EXERCISE GOAL: Repeat the span of the entries below that starts at the line with "[(320,55),(168,62),(170,134),(323,128),(320,55)]" and ends at the line with "[(276,362),(278,352),(266,350),(262,359),(263,359),(276,362)]", nothing more. Skip the pictures.

DATA IN THIS EXERCISE:
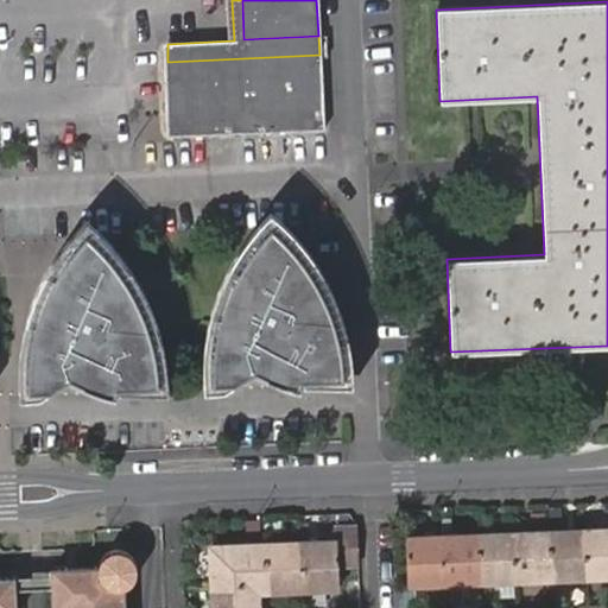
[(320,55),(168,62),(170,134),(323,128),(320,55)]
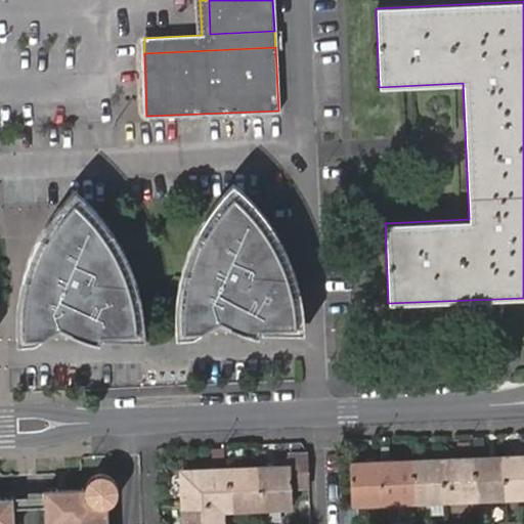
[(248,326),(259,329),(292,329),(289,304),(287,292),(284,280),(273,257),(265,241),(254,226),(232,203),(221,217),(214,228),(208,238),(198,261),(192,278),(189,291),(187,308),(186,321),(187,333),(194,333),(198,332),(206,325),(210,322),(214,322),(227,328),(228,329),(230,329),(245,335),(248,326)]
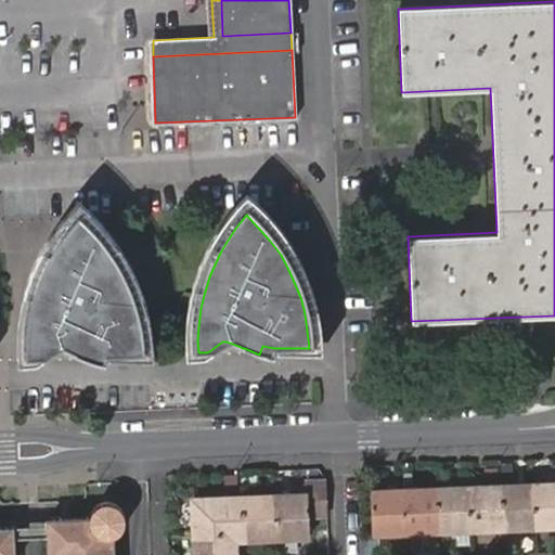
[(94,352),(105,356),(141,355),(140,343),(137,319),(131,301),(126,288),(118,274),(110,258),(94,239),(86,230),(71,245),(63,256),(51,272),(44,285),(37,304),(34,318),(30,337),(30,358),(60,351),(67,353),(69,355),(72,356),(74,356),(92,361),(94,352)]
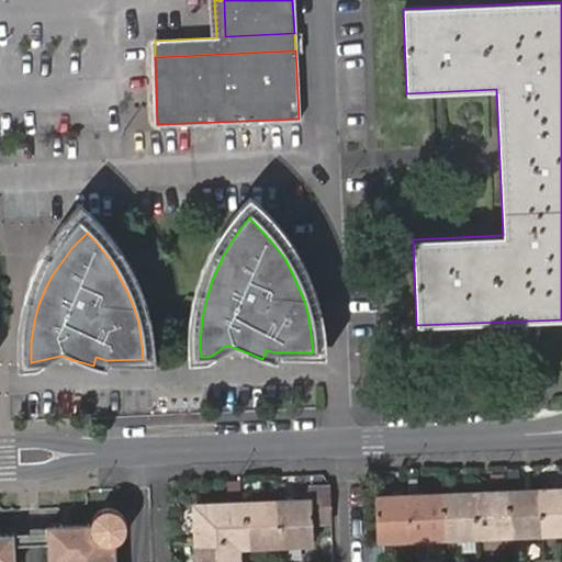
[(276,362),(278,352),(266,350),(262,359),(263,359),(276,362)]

* * *

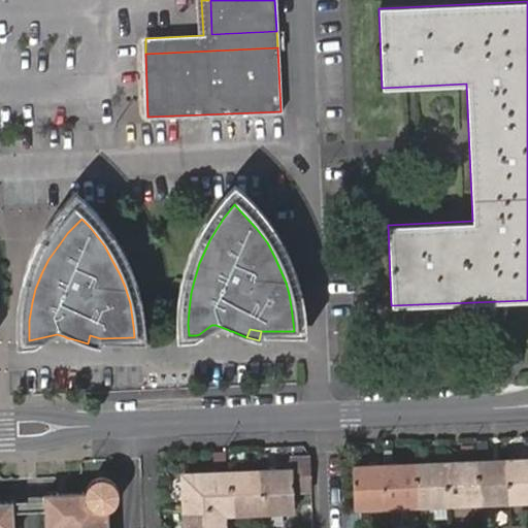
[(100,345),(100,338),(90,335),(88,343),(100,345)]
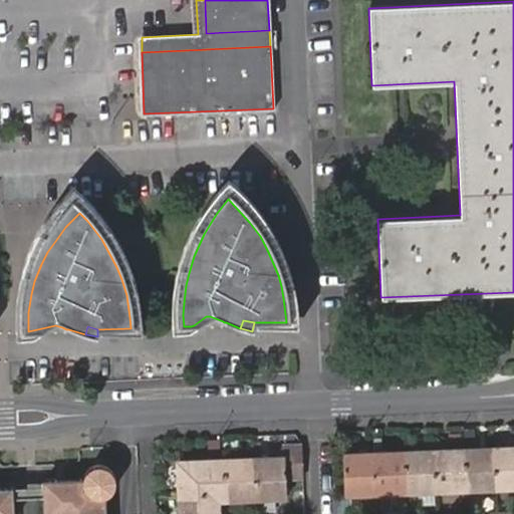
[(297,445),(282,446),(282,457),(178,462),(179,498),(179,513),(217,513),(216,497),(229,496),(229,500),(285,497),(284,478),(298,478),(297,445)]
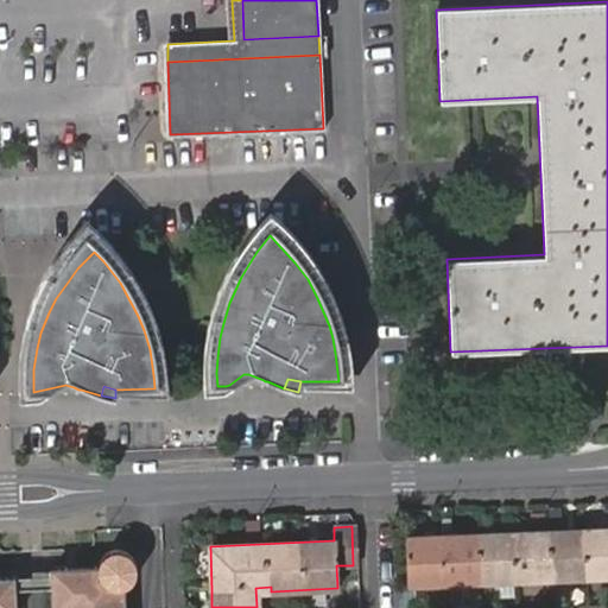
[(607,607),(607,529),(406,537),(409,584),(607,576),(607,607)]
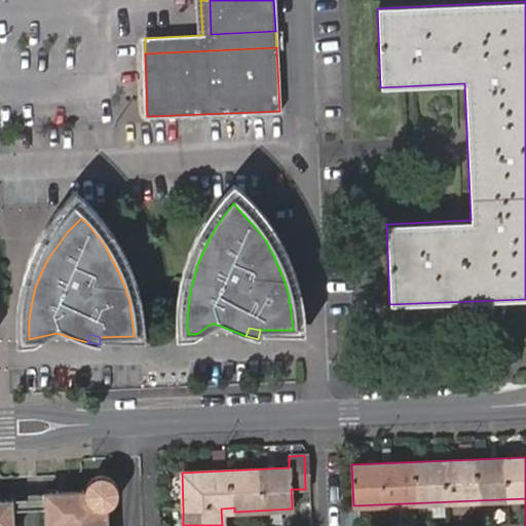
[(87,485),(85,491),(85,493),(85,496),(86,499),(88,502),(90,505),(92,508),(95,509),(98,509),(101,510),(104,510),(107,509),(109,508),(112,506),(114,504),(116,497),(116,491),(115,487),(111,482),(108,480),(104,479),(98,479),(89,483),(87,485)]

TASK RESPONSE:
[(320,55),(168,62),(170,134),(323,128),(320,55)]
[(248,326),(259,329),(292,329),(289,304),(287,292),(284,280),(273,257),(265,241),(254,226),(232,203),(221,217),(214,228),(208,238),(198,261),(192,278),(189,291),(187,308),(186,321),(187,333),(194,333),(198,332),(206,325),(210,322),(214,322),(227,328),(228,329),(230,329),(245,335),(248,326)]
[(94,352),(105,356),(141,355),(140,343),(137,319),(131,301),(126,288),(118,274),(110,258),(94,239),(86,230),(71,245),(63,256),(51,272),(44,285),(37,304),(34,318),(30,337),(30,358),(60,351),(67,353),(69,355),(72,356),(74,356),(92,361),(94,352)]
[(276,362),(278,352),(266,350),(262,359),(263,359),(276,362)]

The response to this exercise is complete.